**Recorded data**
▬▬▬▬▬▬

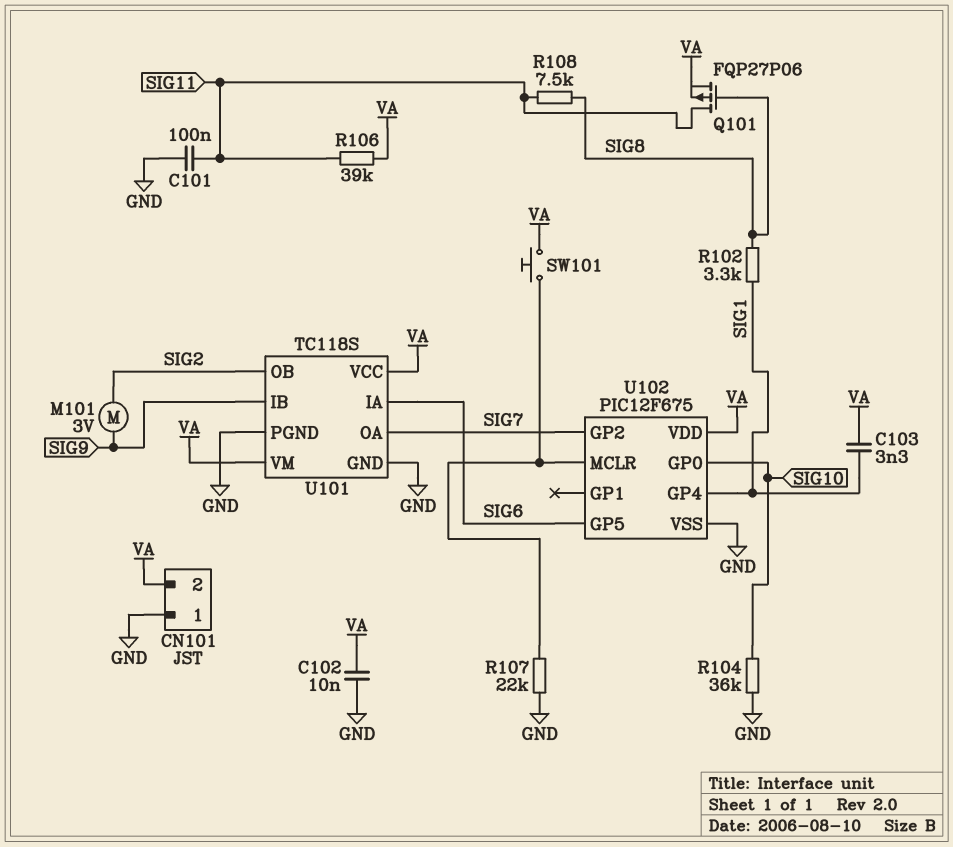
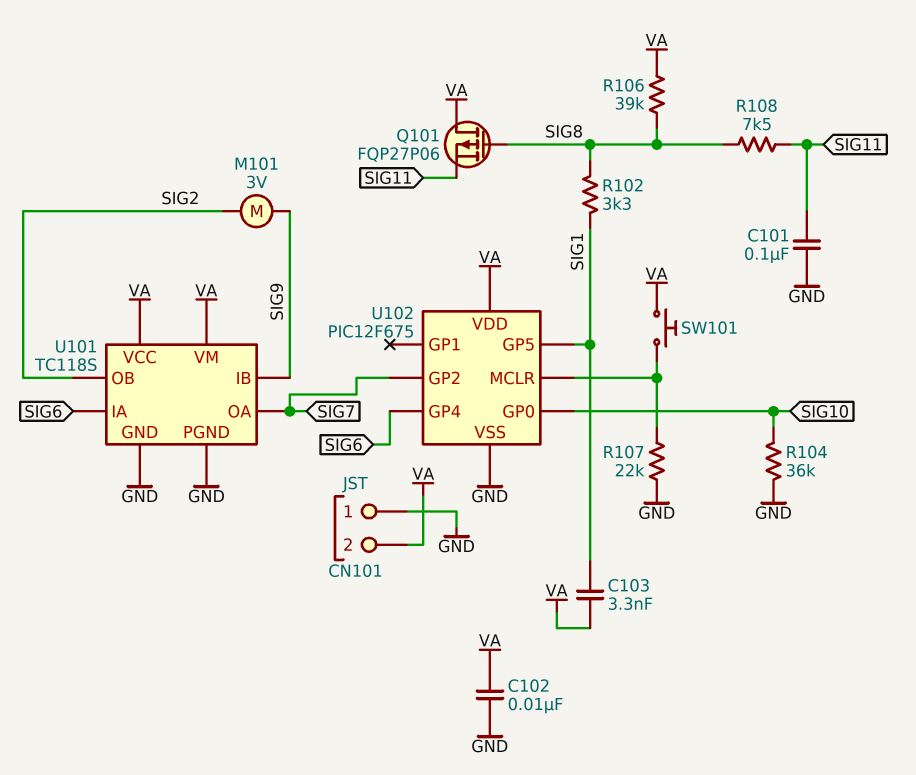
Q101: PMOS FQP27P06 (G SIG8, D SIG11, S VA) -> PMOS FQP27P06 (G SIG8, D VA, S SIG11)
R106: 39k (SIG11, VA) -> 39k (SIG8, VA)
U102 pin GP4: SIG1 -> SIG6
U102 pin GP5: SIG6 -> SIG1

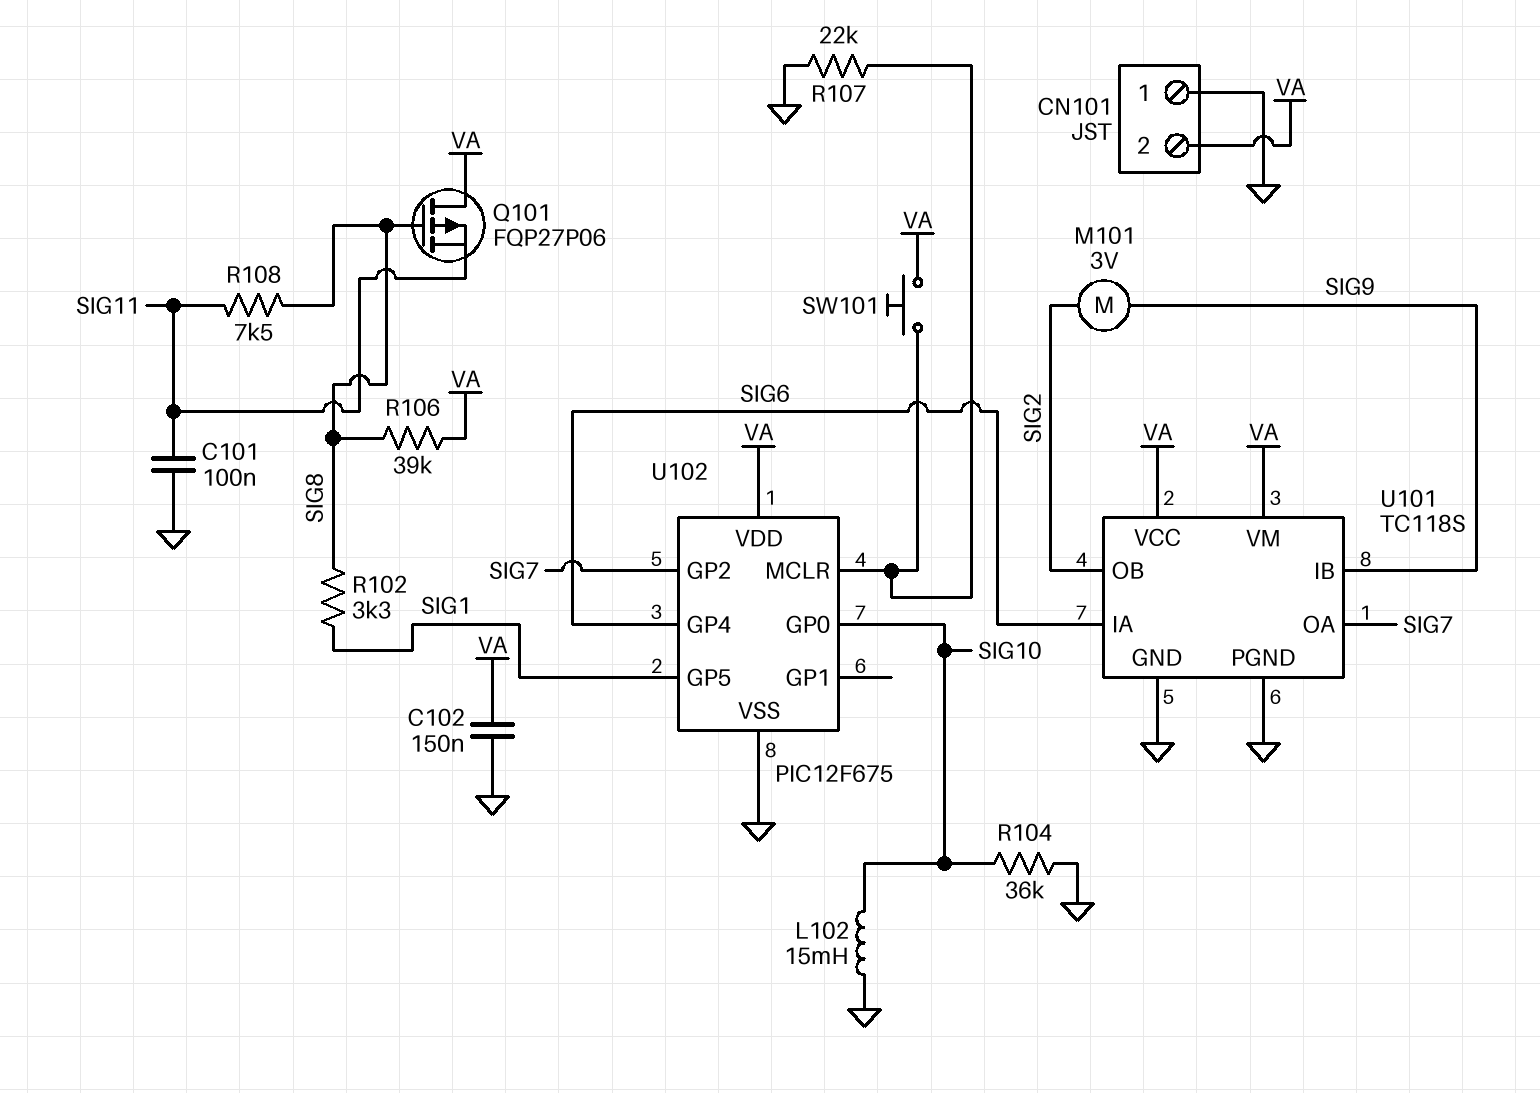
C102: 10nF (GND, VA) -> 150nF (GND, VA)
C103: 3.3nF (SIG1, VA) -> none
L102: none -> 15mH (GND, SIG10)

▬▬▬▬▬▬

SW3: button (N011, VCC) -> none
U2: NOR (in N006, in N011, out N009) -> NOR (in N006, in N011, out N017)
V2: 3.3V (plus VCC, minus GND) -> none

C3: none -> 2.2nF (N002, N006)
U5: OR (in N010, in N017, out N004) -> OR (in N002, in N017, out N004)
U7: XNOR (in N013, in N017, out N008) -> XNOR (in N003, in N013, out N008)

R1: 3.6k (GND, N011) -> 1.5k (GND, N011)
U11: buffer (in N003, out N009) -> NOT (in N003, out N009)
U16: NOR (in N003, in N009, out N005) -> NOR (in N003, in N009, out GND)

▬▬▬▬▬▬

**To do**
Which lines in the entries above contain "none"? Pull each of them out.

**Answer section**
C103: 3.3nF (SIG1, VA) -> none
L102: none -> 15mH (GND, SIG10)
SW3: button (N011, VCC) -> none
V2: 3.3V (plus VCC, minus GND) -> none
C3: none -> 2.2nF (N002, N006)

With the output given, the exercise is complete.